What is needed. Hand back the entries exactly as written, minus every picture.

[Colored object listings]

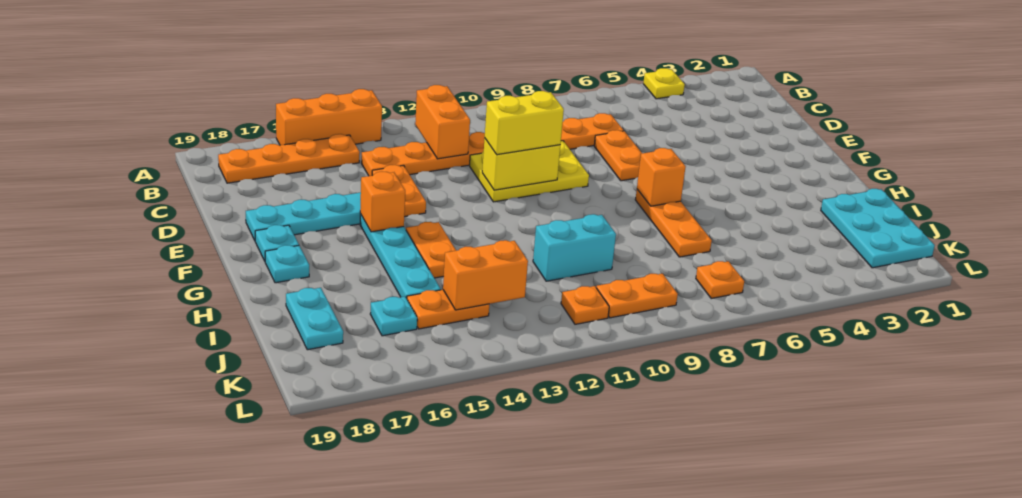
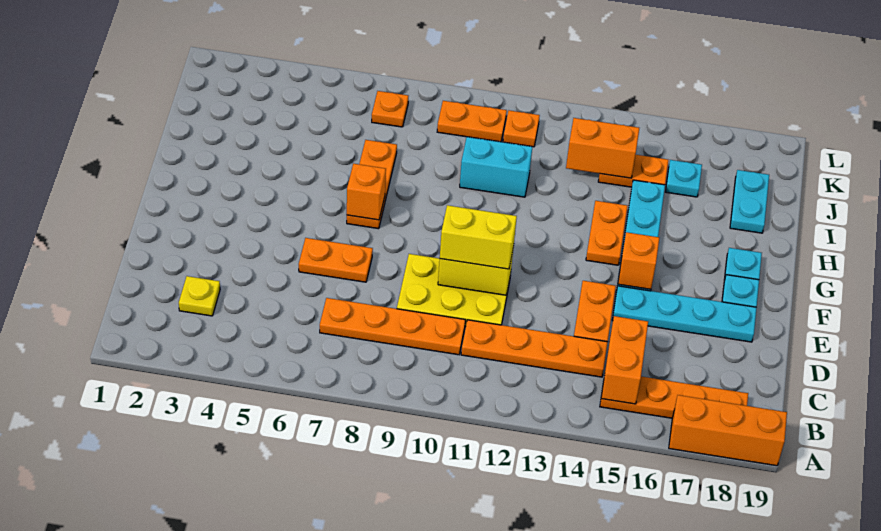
yellow 1x1 plate [643,68,685,99] -> yellow 1x1 plate moved to [179,276,220,316]
orange 1x3 brick [276,89,382,145] -> orange 1x3 brick moved to [669,395,787,466]
orange 1x2 brick [415,85,470,159] -> orange 1x2 brick moved to [601,316,648,404]
orange 1x2 plate [594,130,642,181] -> orange 1x2 plate turned to [299,238,373,282]
cyan 2x3 plate [821,189,935,268] -> none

Task answer.
yellow 1x1 plate [643,68,685,99] -> yellow 1x1 plate moved to [179,276,220,316]
orange 1x3 brick [276,89,382,145] -> orange 1x3 brick moved to [669,395,787,466]
orange 1x2 brick [415,85,470,159] -> orange 1x2 brick moved to [601,316,648,404]
orange 1x2 plate [594,130,642,181] -> orange 1x2 plate turned to [299,238,373,282]
cyan 2x3 plate [821,189,935,268] -> none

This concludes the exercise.